TASK TO COMPLETE |
Without altering a word, return the records below, but exclude the pictures.

■ ■ ■ ■

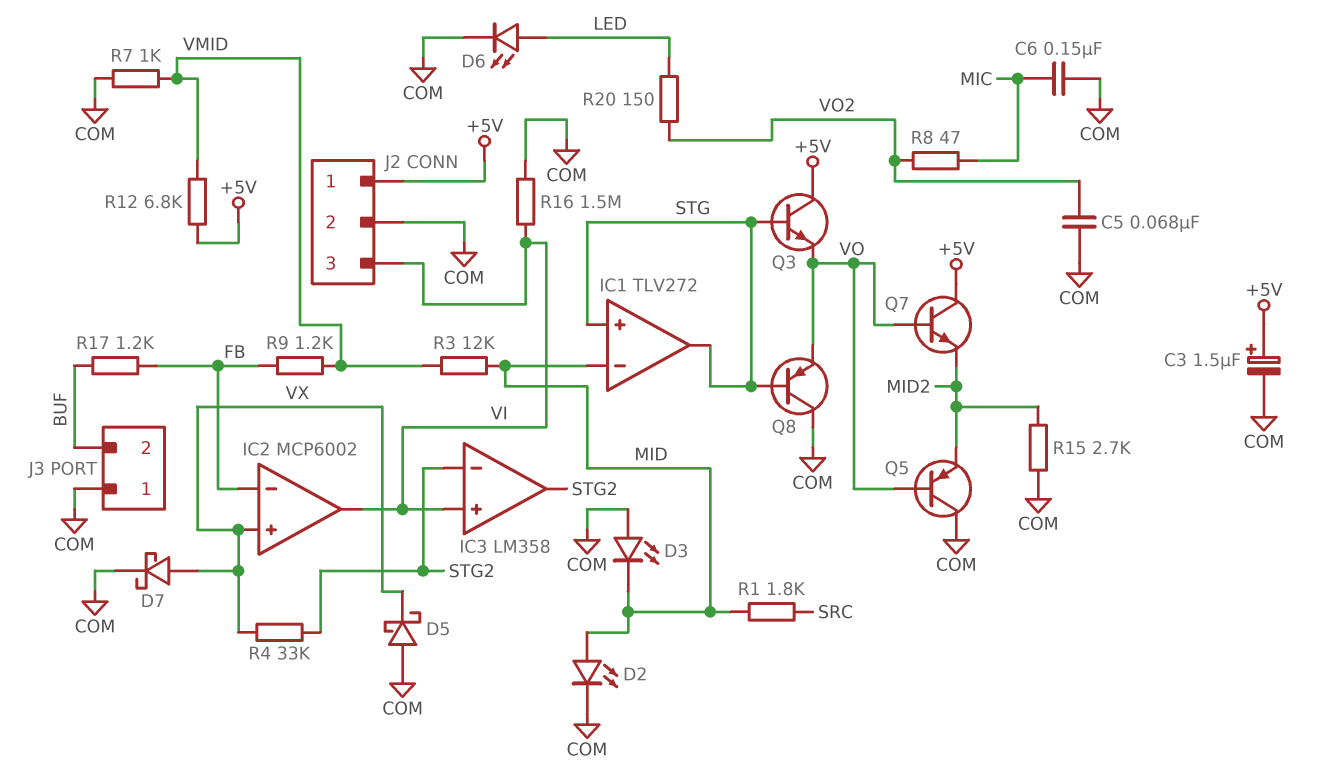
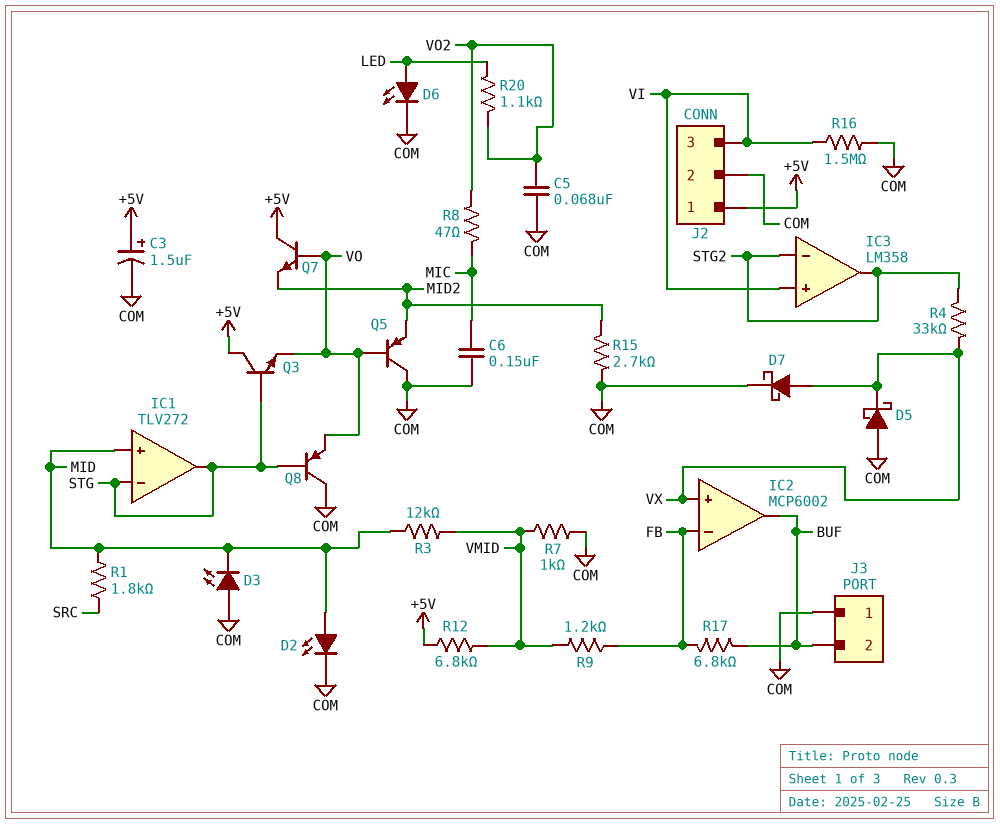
IC1 pin in+: STG -> MID
IC1 pin in-: MID -> STG
IC2 pin out: VI -> BUF
R17: 1.2k (BUF, FB) -> 6.8k (BUF, FB)
R20: 150 (LED, VO2) -> 1.1k (LED, VO2)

■ ■ ■ ■

TASK ANSWER |
IC1 pin in+: STG -> MID
IC1 pin in-: MID -> STG
IC2 pin out: VI -> BUF
R17: 1.2k (BUF, FB) -> 6.8k (BUF, FB)
R20: 150 (LED, VO2) -> 1.1k (LED, VO2)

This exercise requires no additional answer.